#### Exercise materials

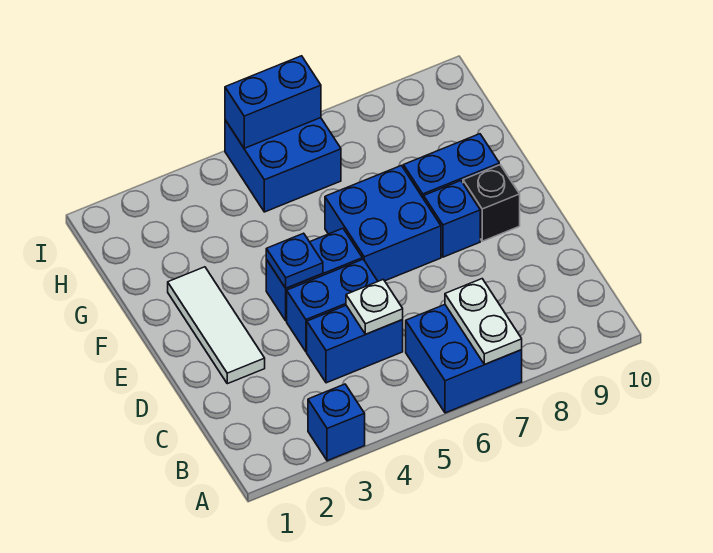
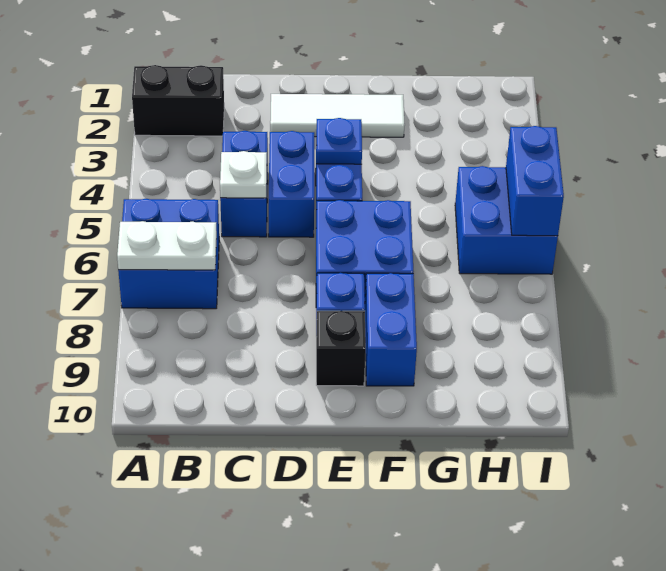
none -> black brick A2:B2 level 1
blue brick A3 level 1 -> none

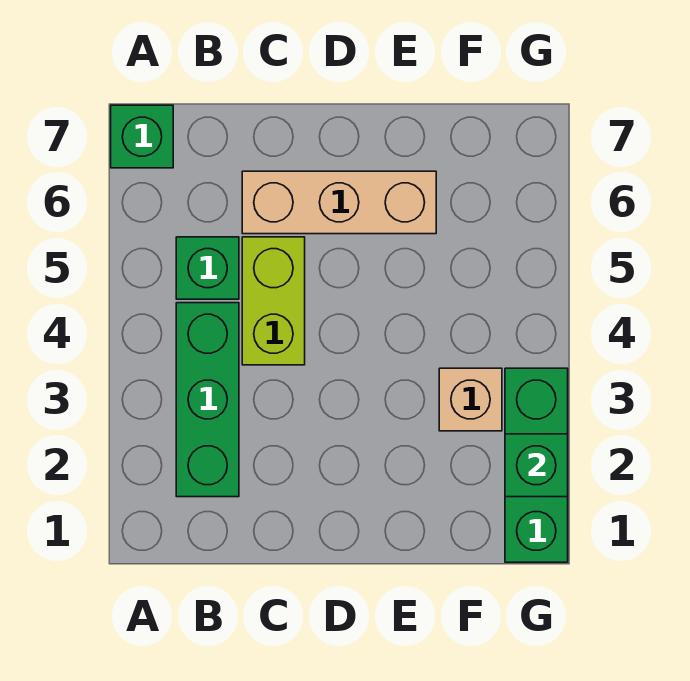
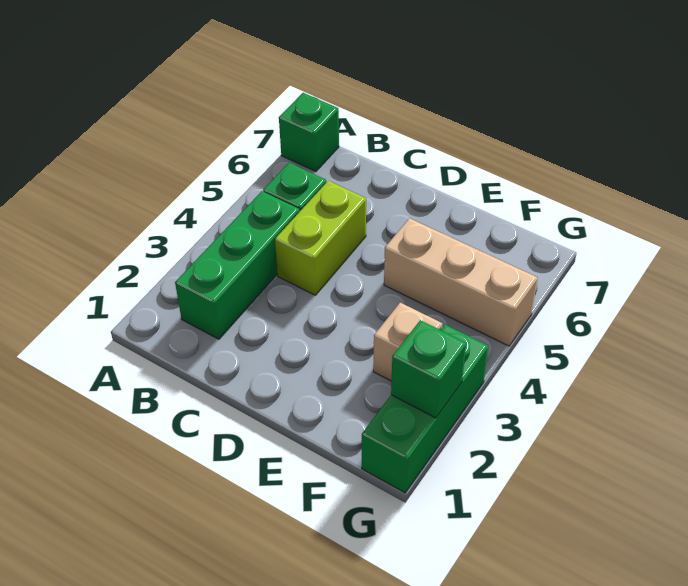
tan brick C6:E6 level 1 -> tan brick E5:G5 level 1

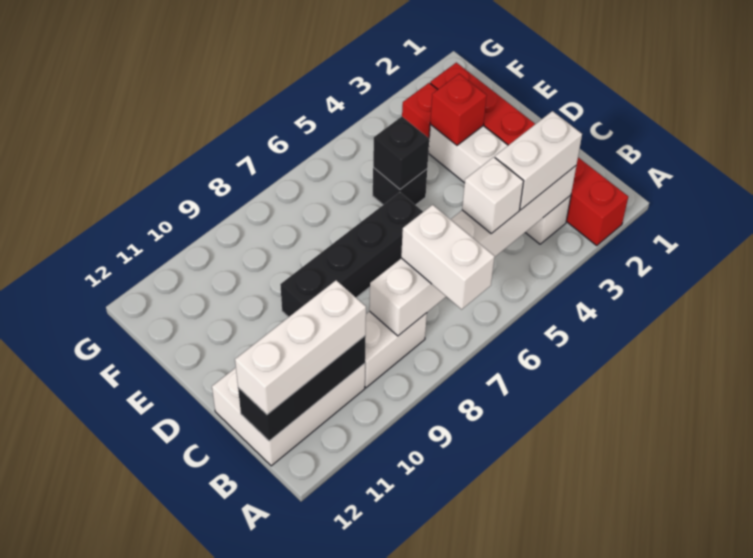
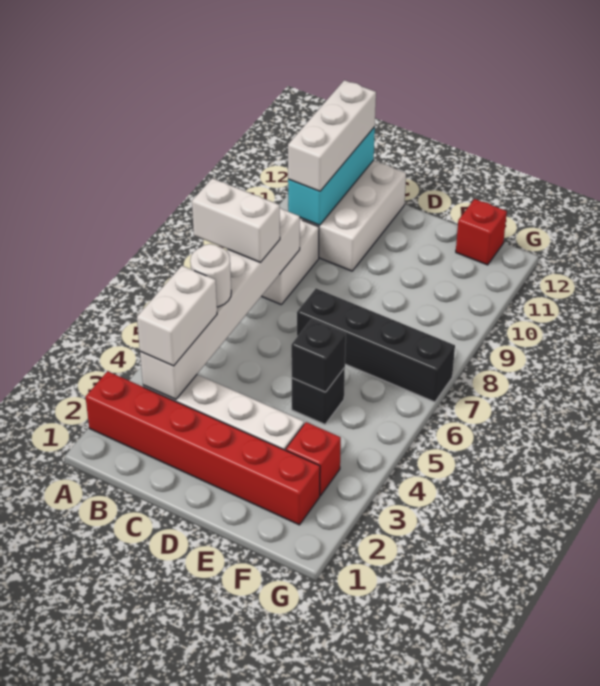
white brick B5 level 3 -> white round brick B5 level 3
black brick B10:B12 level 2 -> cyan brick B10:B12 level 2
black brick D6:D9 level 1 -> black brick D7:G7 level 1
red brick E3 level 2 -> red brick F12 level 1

########

Activity:
In the copy, leave out the pictures and restate the records exactly.

Solved problem:
none -> black brick A2:B2 level 1
blue brick A3 level 1 -> none

tan brick C6:E6 level 1 -> tan brick E5:G5 level 1

white brick B5 level 3 -> white round brick B5 level 3
black brick B10:B12 level 2 -> cyan brick B10:B12 level 2
black brick D6:D9 level 1 -> black brick D7:G7 level 1
red brick E3 level 2 -> red brick F12 level 1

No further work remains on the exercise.